Entries supplied:
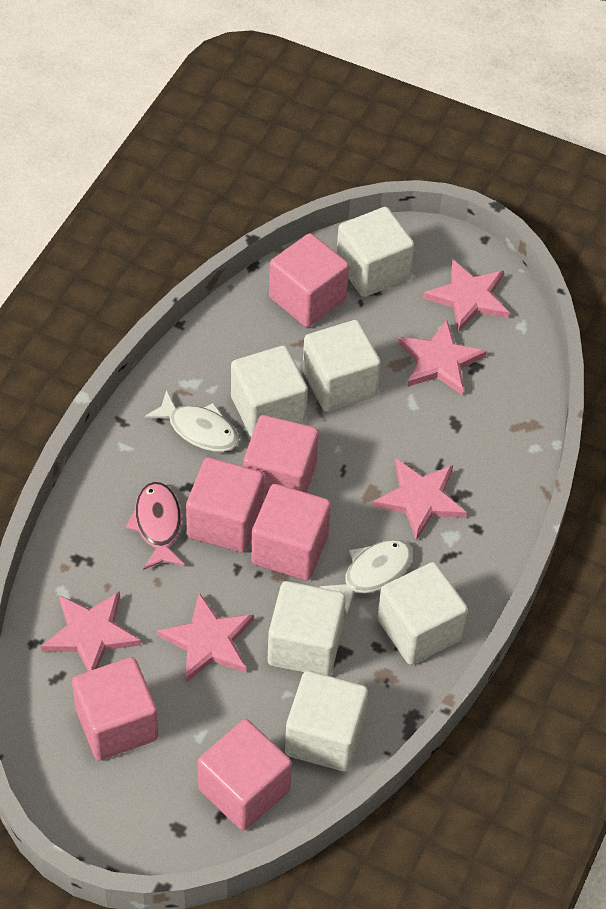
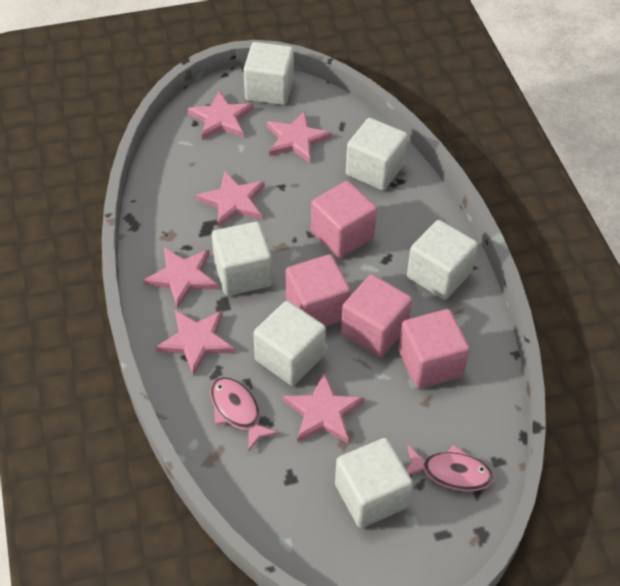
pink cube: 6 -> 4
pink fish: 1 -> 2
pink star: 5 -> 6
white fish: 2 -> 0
...
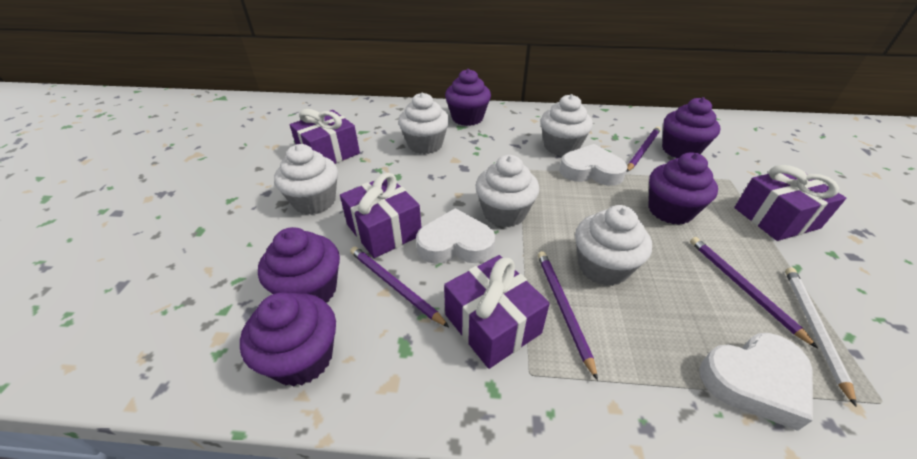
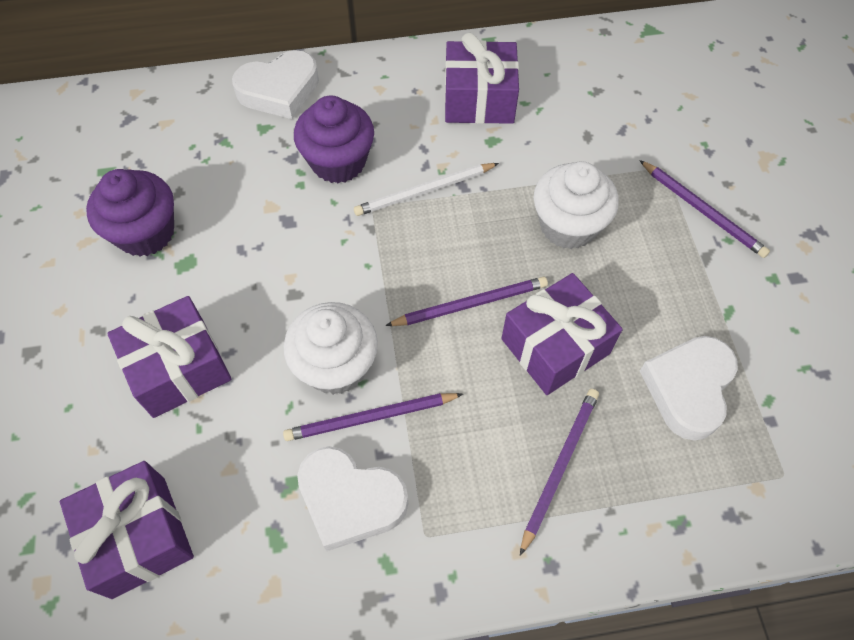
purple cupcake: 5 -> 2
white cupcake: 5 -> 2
...
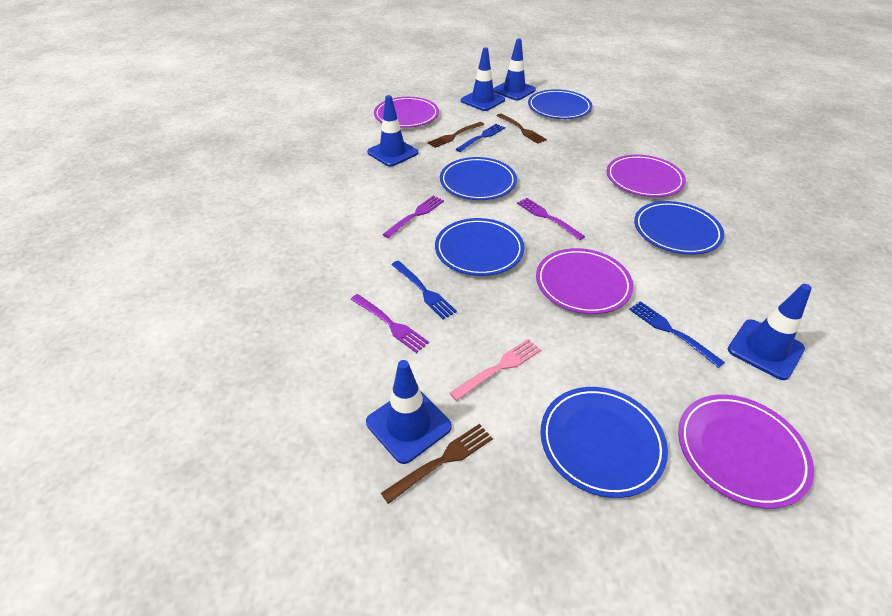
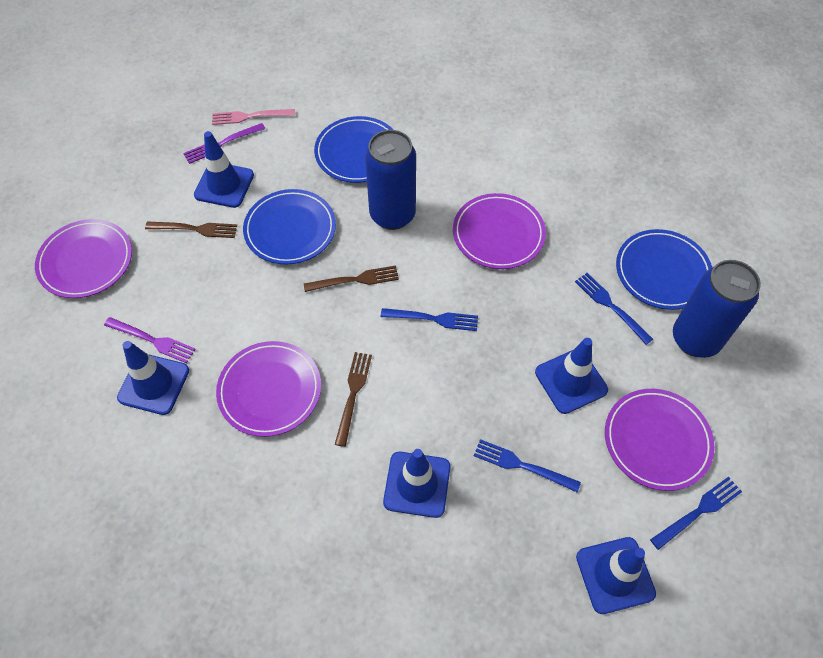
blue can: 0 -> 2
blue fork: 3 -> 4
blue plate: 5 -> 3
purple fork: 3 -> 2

Work to complete: Look back at the data above. Transcribe exactly the lines starting at the line that contains "pink cube: 6 -> 4" and ending at the line that contains "white fish: 2 -> 0".

Exercise response:
pink cube: 6 -> 4
pink fish: 1 -> 2
pink star: 5 -> 6
white fish: 2 -> 0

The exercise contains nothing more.